What you need to do: The answer is a stretch of the material below, returned exactly: the line containing "D1: diode 1N4007 (A GND, K LD2) -> none", the line containing "IC2 pin QH2: +3V3 -> none", and all lines between.
++++ Input data
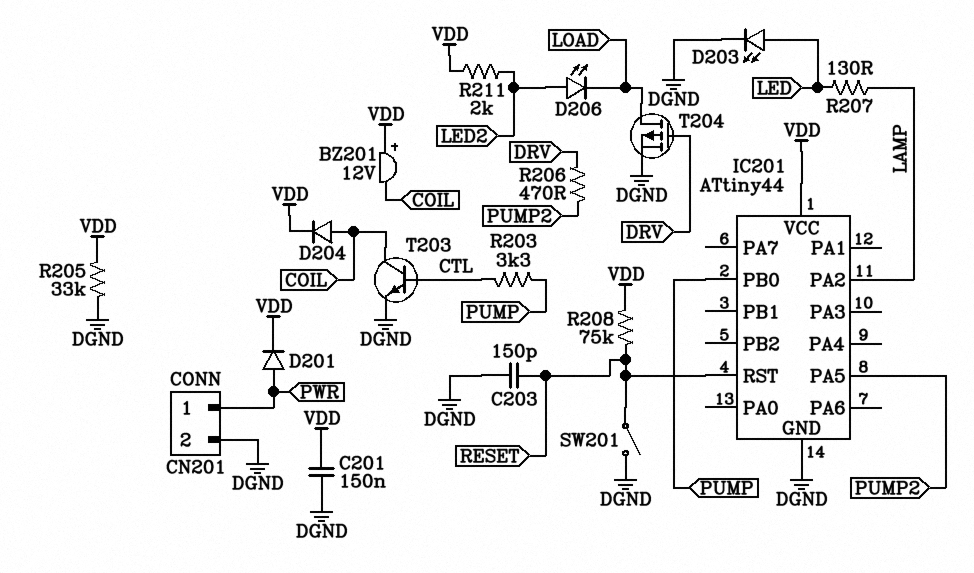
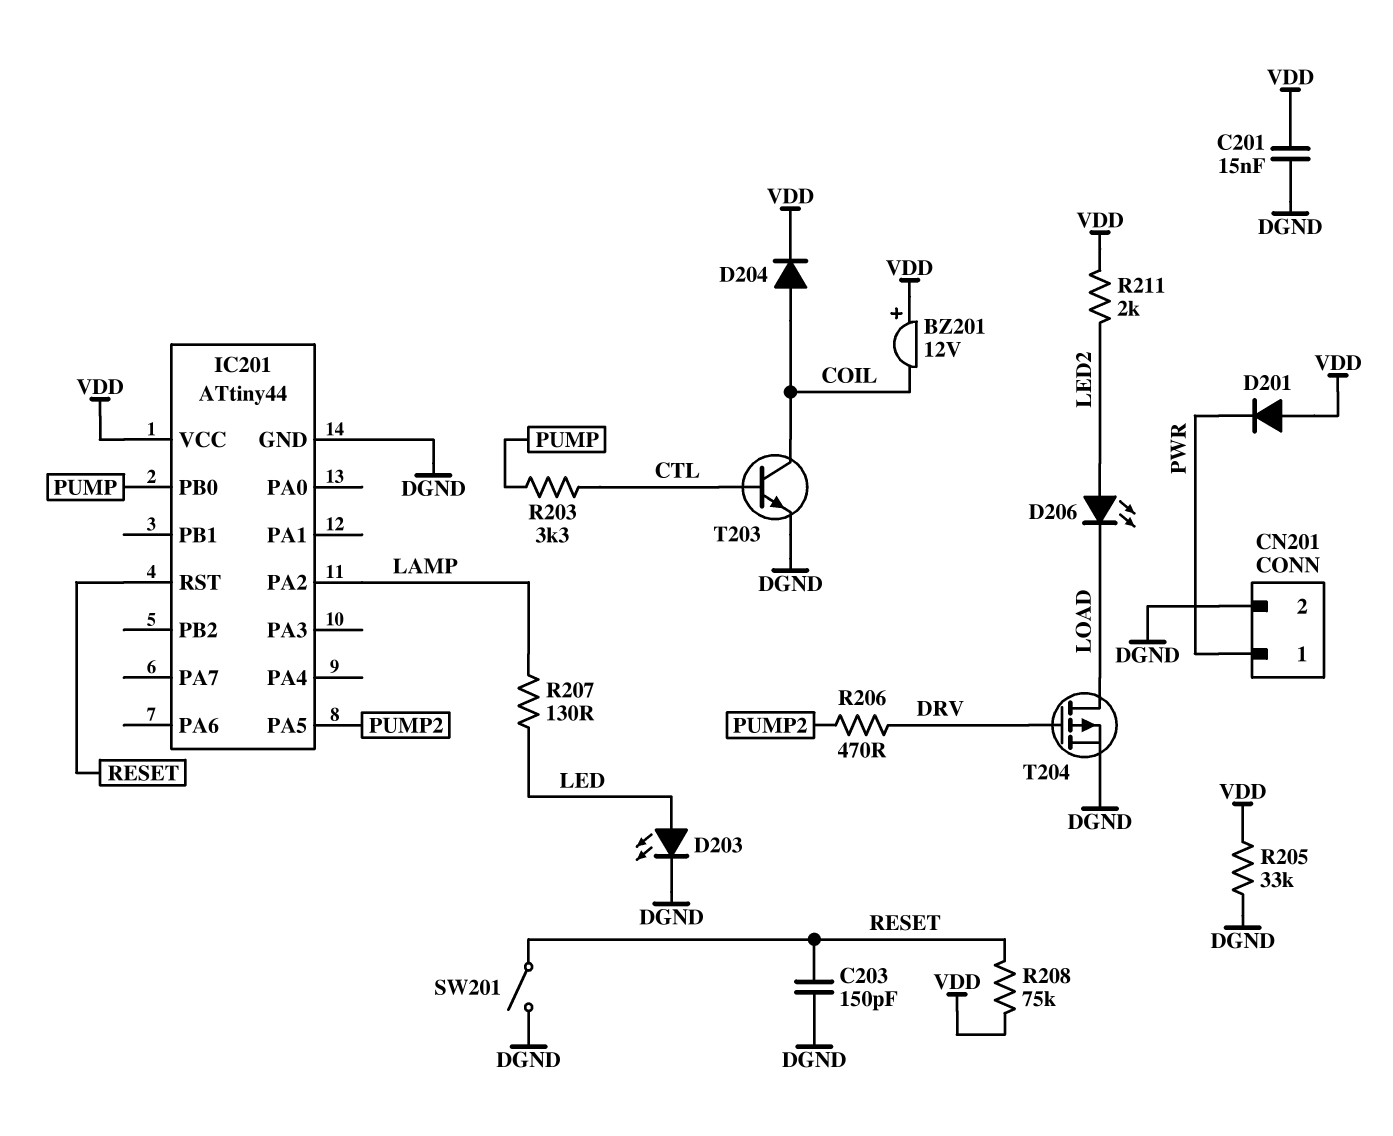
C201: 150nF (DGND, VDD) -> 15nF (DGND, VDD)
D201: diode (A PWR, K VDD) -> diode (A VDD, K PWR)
++++++++
++++ Input data
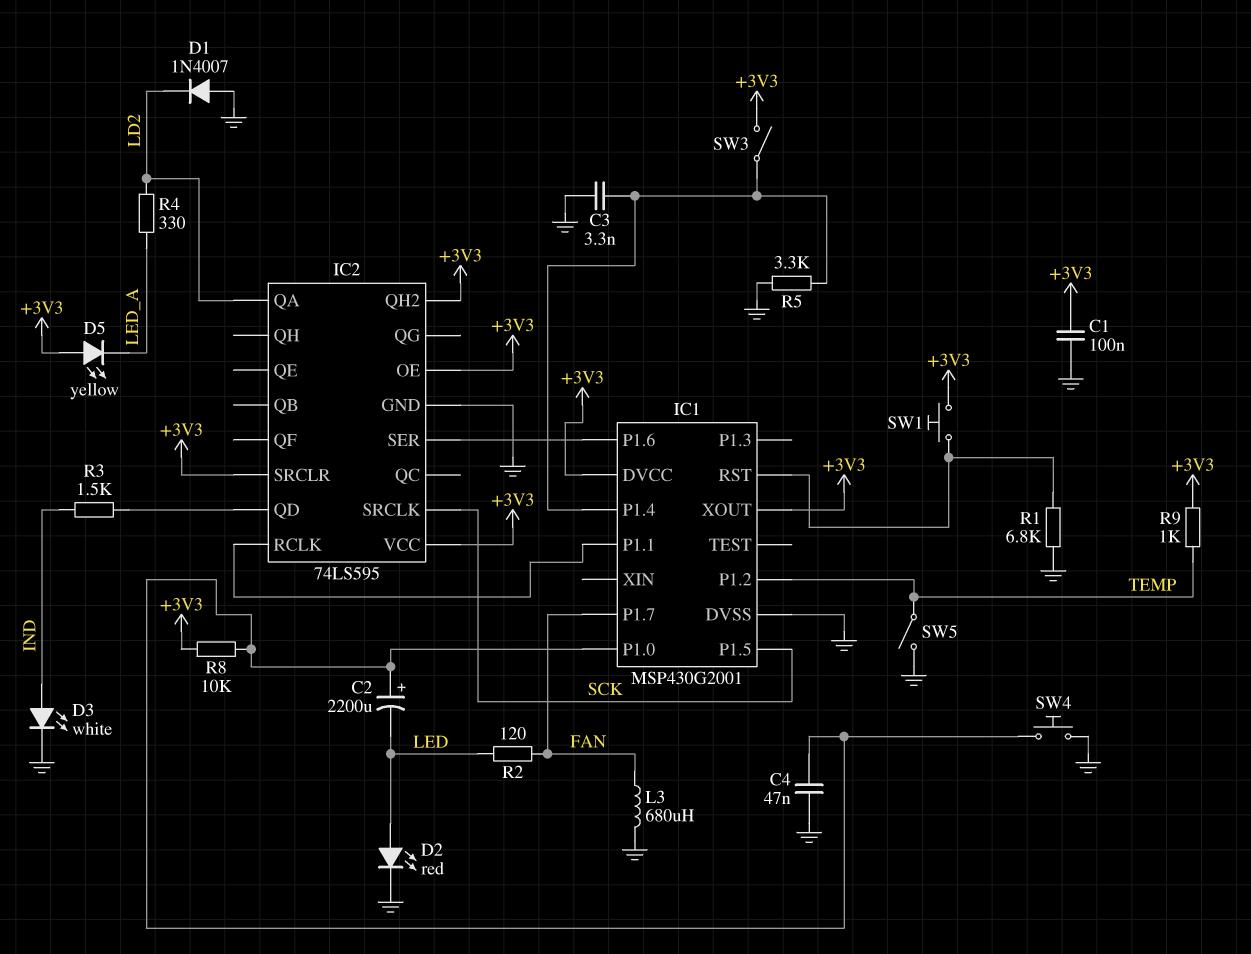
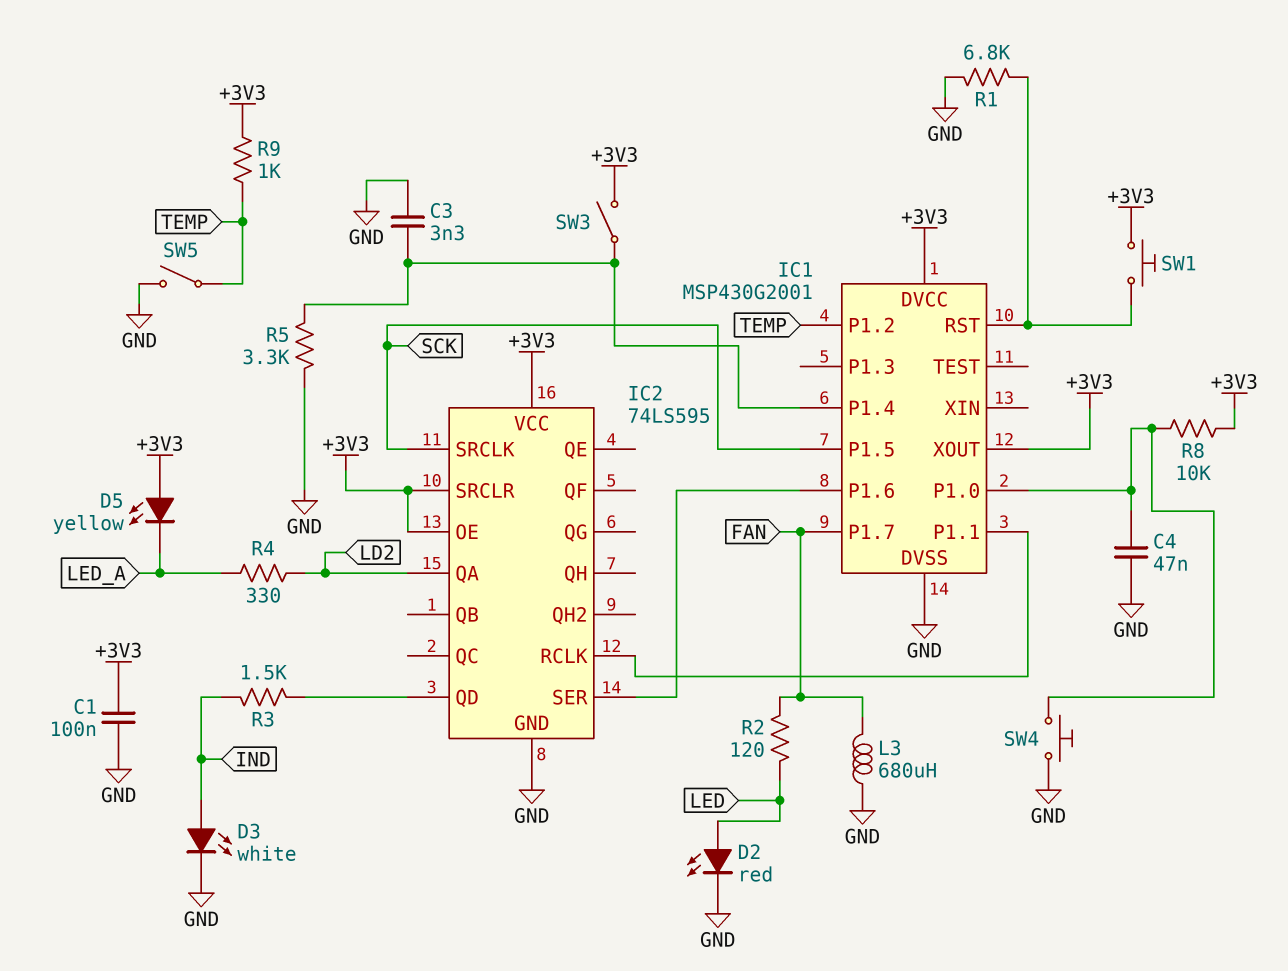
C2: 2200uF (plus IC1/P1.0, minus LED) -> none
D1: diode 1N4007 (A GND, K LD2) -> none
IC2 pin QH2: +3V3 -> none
++++++++
++++ Input data
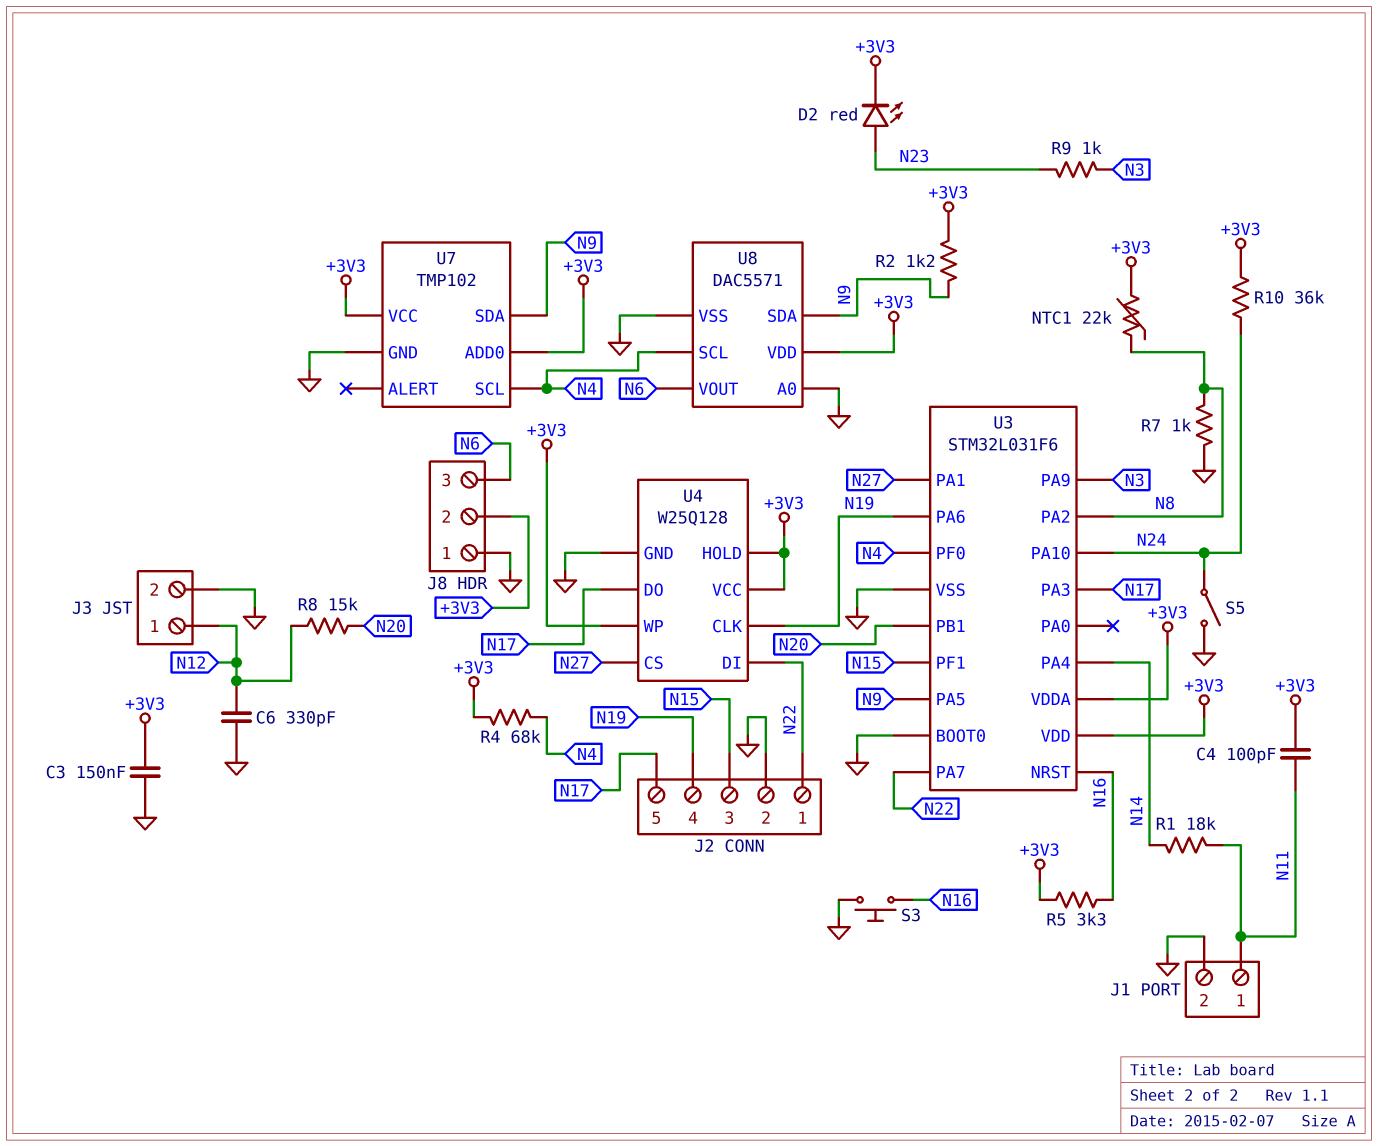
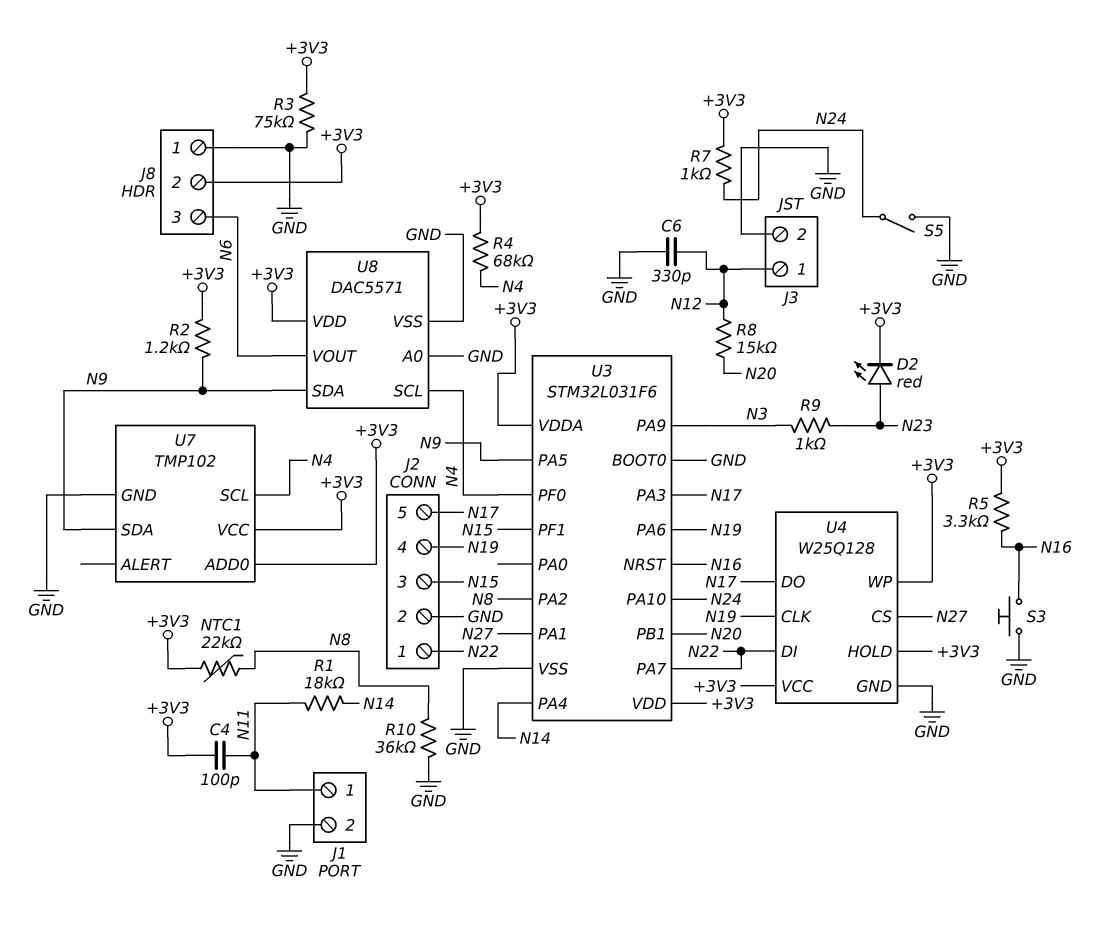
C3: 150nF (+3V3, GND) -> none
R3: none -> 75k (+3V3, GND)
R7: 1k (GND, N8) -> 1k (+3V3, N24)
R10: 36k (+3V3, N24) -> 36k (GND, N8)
++++++++
Response:
D1: diode 1N4007 (A GND, K LD2) -> none
IC2 pin QH2: +3V3 -> none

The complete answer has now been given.